▶ _Information_:
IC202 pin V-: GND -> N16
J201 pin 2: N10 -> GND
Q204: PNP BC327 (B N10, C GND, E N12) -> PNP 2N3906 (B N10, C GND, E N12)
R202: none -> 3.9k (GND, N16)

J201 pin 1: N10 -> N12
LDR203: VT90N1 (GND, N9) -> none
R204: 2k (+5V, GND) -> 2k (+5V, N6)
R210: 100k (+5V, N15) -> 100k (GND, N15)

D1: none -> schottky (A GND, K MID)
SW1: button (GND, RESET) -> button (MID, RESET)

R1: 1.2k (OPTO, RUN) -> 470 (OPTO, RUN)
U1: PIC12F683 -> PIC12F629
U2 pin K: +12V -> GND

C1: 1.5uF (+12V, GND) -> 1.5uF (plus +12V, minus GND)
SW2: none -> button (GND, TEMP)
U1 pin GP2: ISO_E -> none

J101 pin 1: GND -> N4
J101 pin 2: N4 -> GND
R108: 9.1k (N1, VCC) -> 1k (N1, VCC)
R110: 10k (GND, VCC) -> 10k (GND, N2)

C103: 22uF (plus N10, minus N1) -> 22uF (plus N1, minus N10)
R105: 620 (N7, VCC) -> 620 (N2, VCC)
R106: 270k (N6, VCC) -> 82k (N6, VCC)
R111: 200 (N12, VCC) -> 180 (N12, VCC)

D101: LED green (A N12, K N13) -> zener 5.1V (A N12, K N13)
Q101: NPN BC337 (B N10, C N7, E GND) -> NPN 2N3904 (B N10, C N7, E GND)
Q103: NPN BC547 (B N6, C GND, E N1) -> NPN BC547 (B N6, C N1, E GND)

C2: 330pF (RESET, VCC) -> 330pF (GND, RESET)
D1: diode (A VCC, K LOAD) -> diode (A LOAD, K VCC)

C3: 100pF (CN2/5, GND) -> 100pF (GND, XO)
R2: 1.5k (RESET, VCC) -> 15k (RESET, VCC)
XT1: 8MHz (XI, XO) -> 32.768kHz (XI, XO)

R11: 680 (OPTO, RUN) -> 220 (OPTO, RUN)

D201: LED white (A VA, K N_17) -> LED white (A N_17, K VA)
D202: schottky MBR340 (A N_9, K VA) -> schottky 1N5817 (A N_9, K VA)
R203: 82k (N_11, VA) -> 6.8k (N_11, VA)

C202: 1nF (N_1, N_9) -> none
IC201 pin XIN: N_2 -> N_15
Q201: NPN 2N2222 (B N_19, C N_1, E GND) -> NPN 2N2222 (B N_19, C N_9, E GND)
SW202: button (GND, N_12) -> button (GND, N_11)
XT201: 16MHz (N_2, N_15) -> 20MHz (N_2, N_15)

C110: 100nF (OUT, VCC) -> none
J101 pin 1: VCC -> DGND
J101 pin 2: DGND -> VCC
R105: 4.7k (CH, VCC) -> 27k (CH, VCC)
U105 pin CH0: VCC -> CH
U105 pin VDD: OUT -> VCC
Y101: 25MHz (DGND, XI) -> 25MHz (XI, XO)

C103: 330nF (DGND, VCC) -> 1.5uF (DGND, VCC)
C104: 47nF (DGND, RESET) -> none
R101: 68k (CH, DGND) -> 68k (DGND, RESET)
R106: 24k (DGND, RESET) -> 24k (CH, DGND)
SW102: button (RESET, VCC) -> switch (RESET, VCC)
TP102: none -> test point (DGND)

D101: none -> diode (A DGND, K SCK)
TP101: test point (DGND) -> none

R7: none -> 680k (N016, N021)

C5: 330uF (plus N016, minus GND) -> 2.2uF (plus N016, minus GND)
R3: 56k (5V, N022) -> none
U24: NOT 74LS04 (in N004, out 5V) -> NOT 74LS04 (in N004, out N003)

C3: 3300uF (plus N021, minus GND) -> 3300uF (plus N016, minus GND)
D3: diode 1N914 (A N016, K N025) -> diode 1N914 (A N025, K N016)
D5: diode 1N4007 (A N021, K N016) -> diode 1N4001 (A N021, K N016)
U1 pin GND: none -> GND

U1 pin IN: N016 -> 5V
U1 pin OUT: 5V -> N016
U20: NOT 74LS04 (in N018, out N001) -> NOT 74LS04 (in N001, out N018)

▶ _Exercise directions_:
All lines from the one with "C104: 47nF (DGND, RESET) -> none" to the end of the entries above are to be written out exactly, the first and last included.

▶ _Result for this task_:
C104: 47nF (DGND, RESET) -> none
R101: 68k (CH, DGND) -> 68k (DGND, RESET)
R106: 24k (DGND, RESET) -> 24k (CH, DGND)
SW102: button (RESET, VCC) -> switch (RESET, VCC)
TP102: none -> test point (DGND)

D101: none -> diode (A DGND, K SCK)
TP101: test point (DGND) -> none

R7: none -> 680k (N016, N021)

C5: 330uF (plus N016, minus GND) -> 2.2uF (plus N016, minus GND)
R3: 56k (5V, N022) -> none
U24: NOT 74LS04 (in N004, out 5V) -> NOT 74LS04 (in N004, out N003)

C3: 3300uF (plus N021, minus GND) -> 3300uF (plus N016, minus GND)
D3: diode 1N914 (A N016, K N025) -> diode 1N914 (A N025, K N016)
D5: diode 1N4007 (A N021, K N016) -> diode 1N4001 (A N021, K N016)
U1 pin GND: none -> GND

U1 pin IN: N016 -> 5V
U1 pin OUT: 5V -> N016
U20: NOT 74LS04 (in N018, out N001) -> NOT 74LS04 (in N001, out N018)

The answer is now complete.